**Directions**: Within the records below, reproduce without change the lines from the line that has "D103: schottky (A" through the line that has "U101 pin THR: SIG13 -> SIG10", and only those.

**Information shown**:
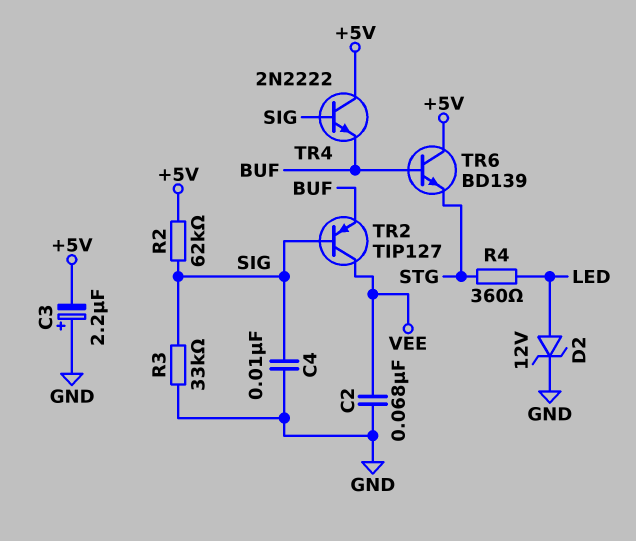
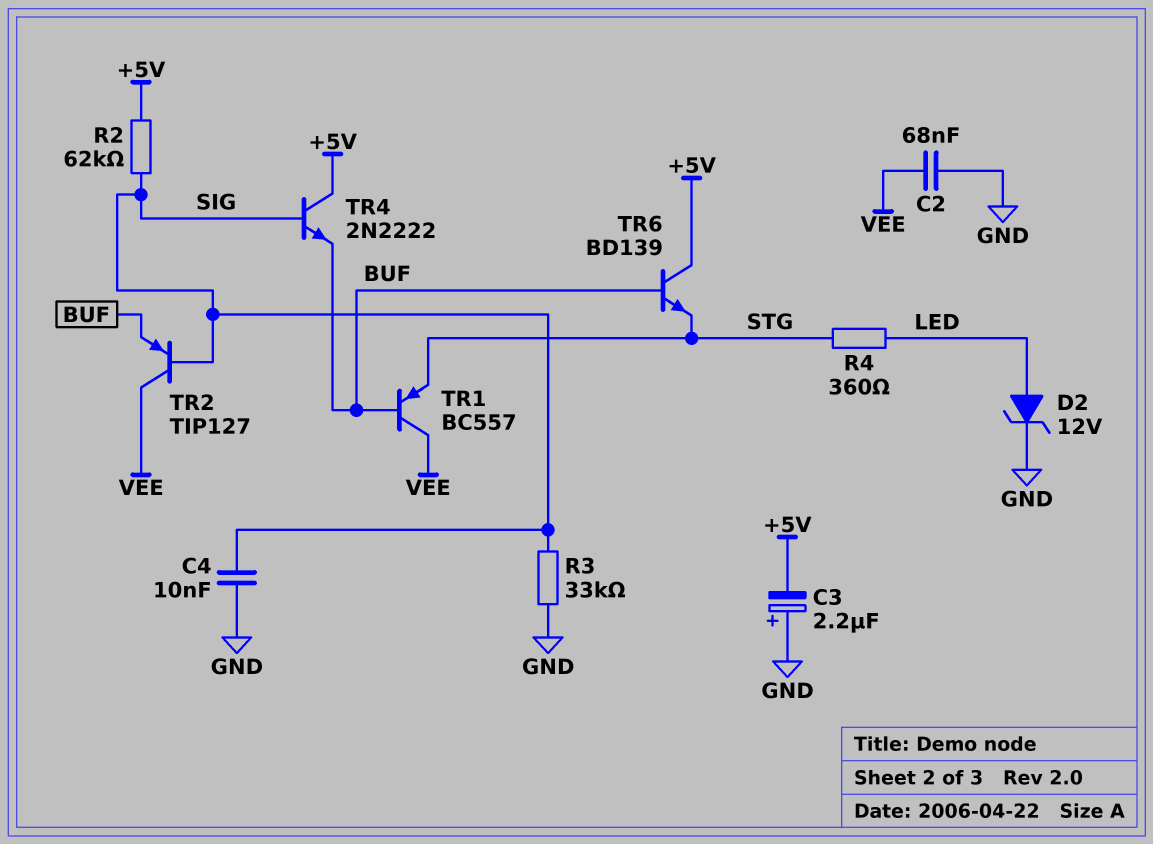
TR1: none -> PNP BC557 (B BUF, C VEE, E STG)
==
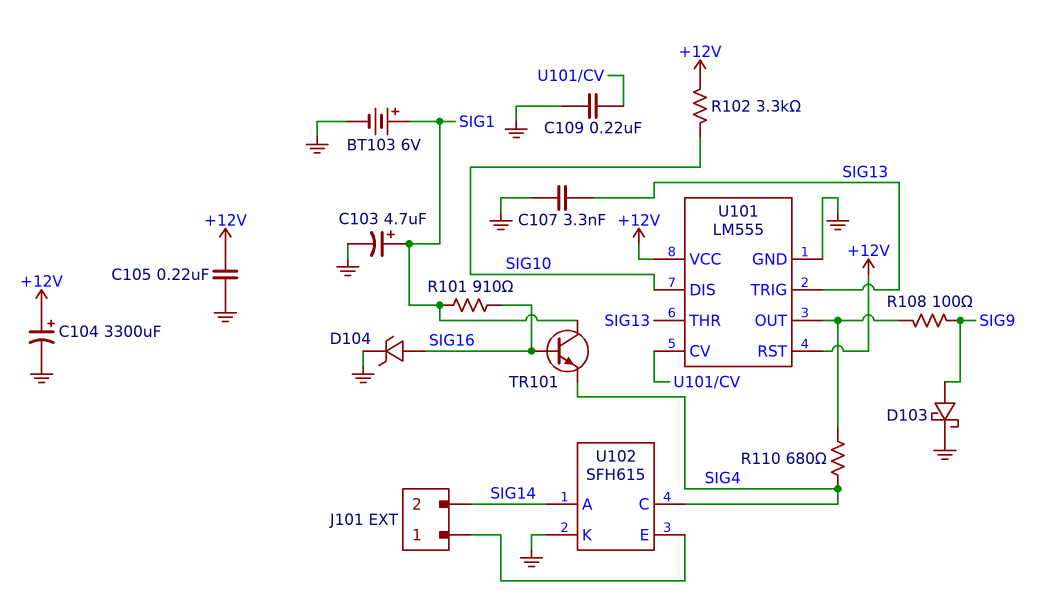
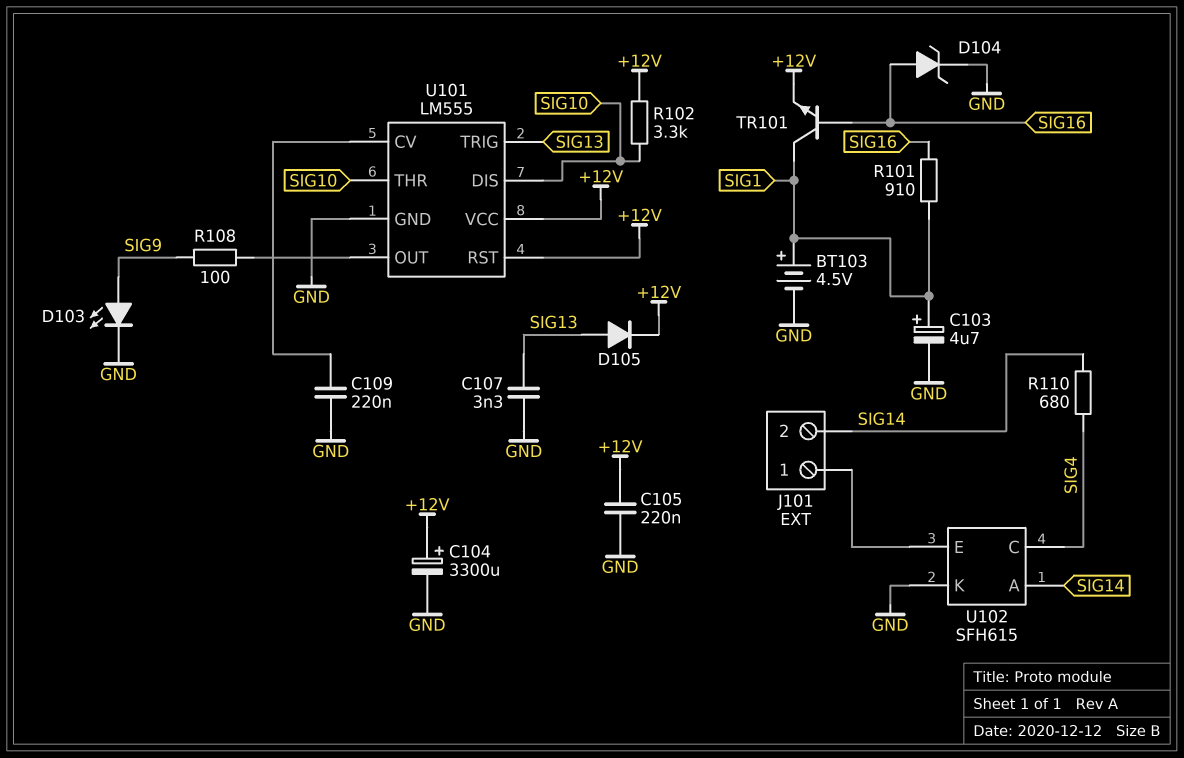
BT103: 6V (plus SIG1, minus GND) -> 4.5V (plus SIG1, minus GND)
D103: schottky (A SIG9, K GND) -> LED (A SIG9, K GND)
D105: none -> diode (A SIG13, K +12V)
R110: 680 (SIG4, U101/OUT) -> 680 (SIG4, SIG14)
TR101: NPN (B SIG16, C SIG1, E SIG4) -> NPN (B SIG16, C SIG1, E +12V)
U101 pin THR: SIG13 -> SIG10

**Reply to the exercise**:
D103: schottky (A SIG9, K GND) -> LED (A SIG9, K GND)
D105: none -> diode (A SIG13, K +12V)
R110: 680 (SIG4, U101/OUT) -> 680 (SIG4, SIG14)
TR101: NPN (B SIG16, C SIG1, E SIG4) -> NPN (B SIG16, C SIG1, E +12V)
U101 pin THR: SIG13 -> SIG10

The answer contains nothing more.